BEGIN DATASET RECORDS
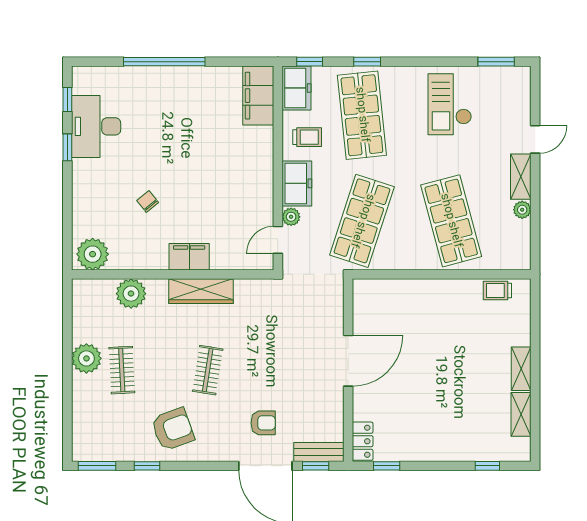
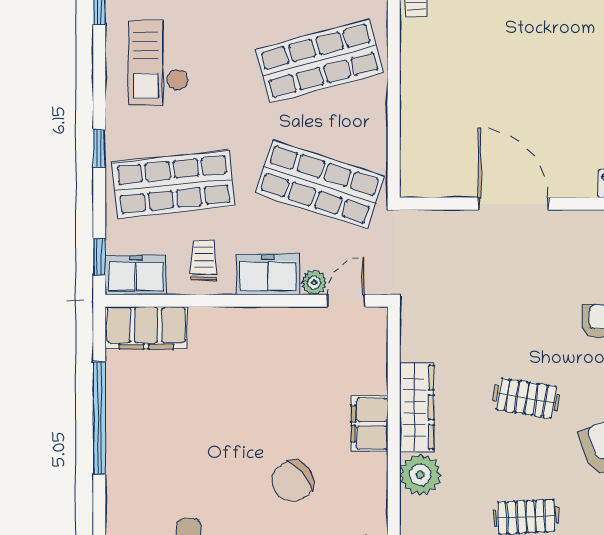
window: (164, 62) -> (99, 418), moved
window: (367, 62) -> (99, 149), moved
checkout: (450, 104) -> (158, 63), turned 90
chair: (148, 201) -> (293, 481), width x1.87, depth x1.87
door: (278, 240) -> (346, 301), swing flipped
plant: (131, 294) -> (420, 475), moved

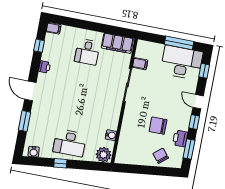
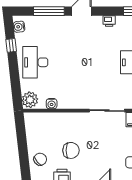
window: (25, 121) -> (49, 11), width x1.44
chair: (158, 126) -> (71, 150), turned 90
window: (60, 163) -> (11, 45), moved

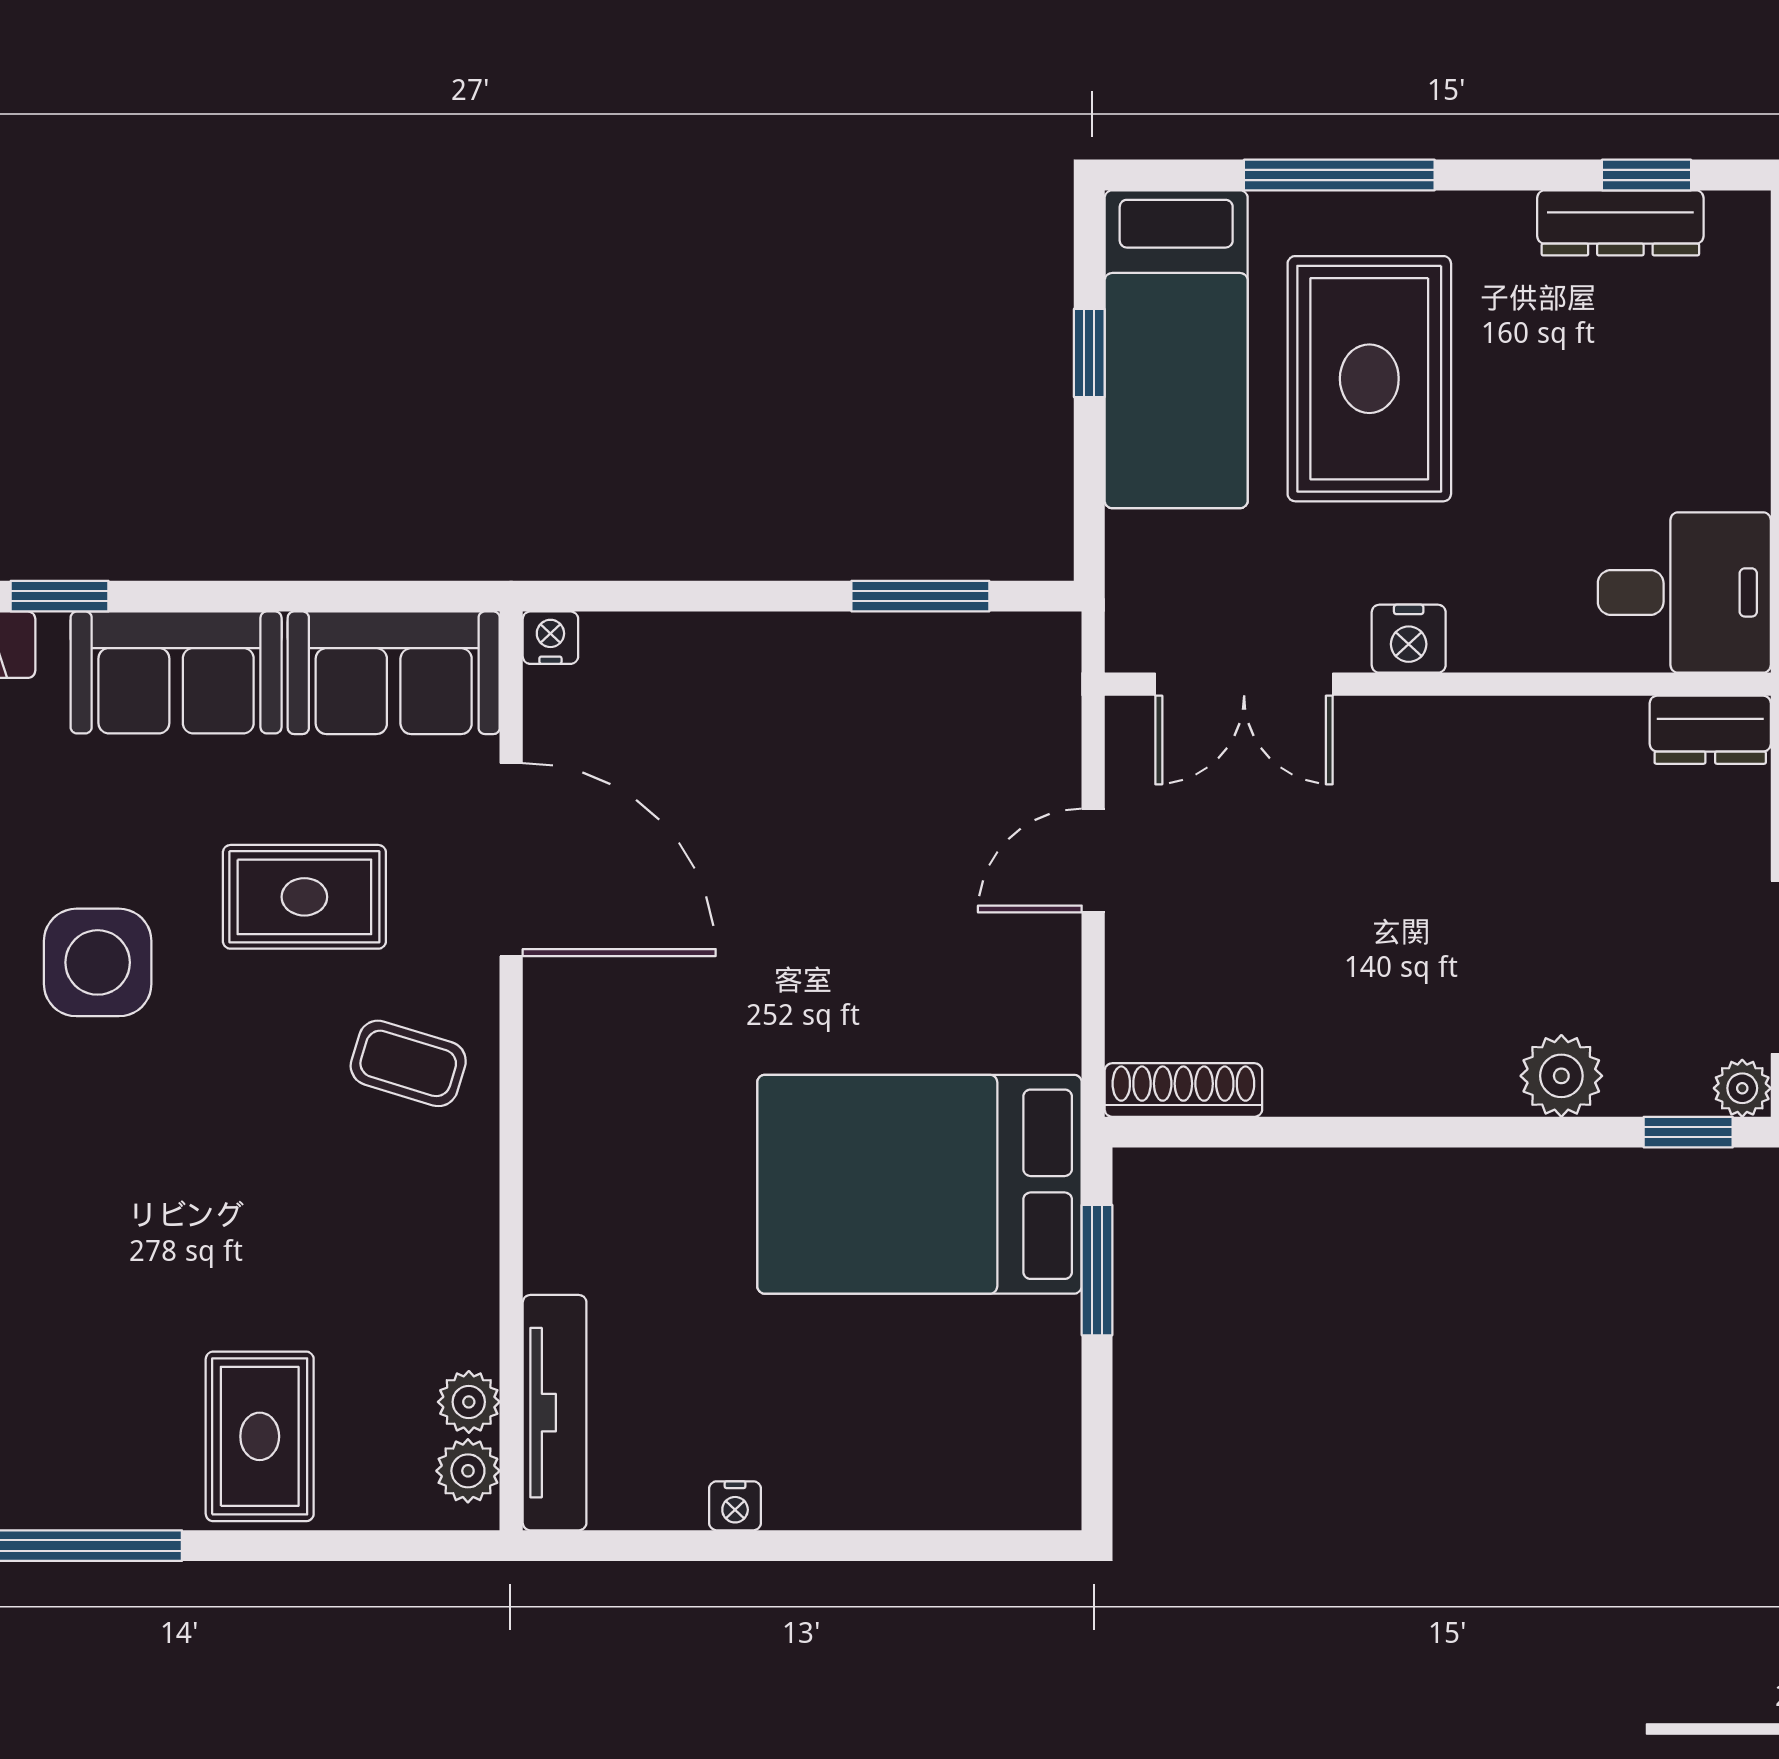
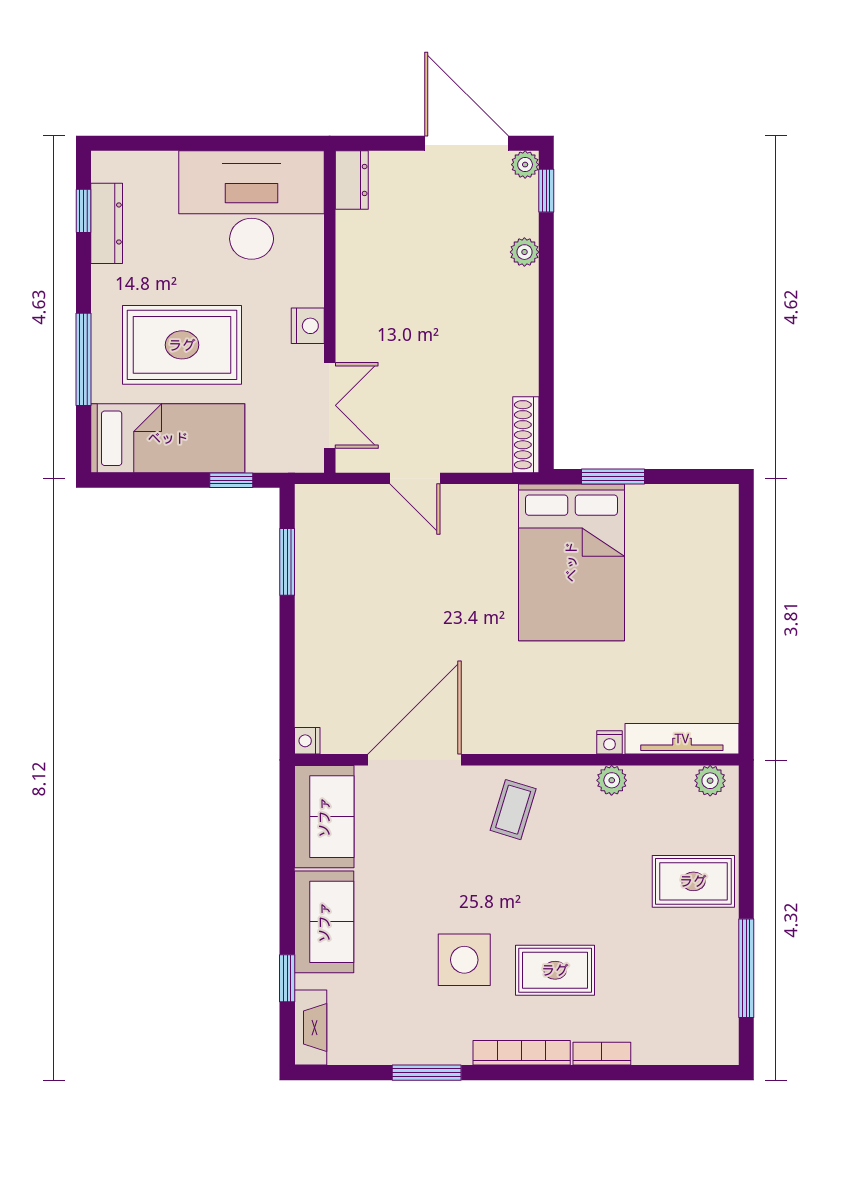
window: (1089, 353) -> (231, 480), moved
desk: (1684, 592) -> (252, 205), width x1.87, depth x1.30
rug: (304, 897) -> (555, 970), moved, turned 90
plant: (1561, 1076) -> (524, 252), width x0.73, depth x0.73
plant: (469, 1402) -> (612, 780), moved
nightstand: (735, 1506) -> (610, 742), moved, turned 90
END DATASET RECORDS
WRITTEN TASK:
Search the data above for "turned" and copy every line where it turns up.

ANSWER:
checkout: (450, 104) -> (158, 63), turned 90
chair: (158, 126) -> (71, 150), turned 90
rug: (304, 897) -> (555, 970), moved, turned 90
nightstand: (735, 1506) -> (610, 742), moved, turned 90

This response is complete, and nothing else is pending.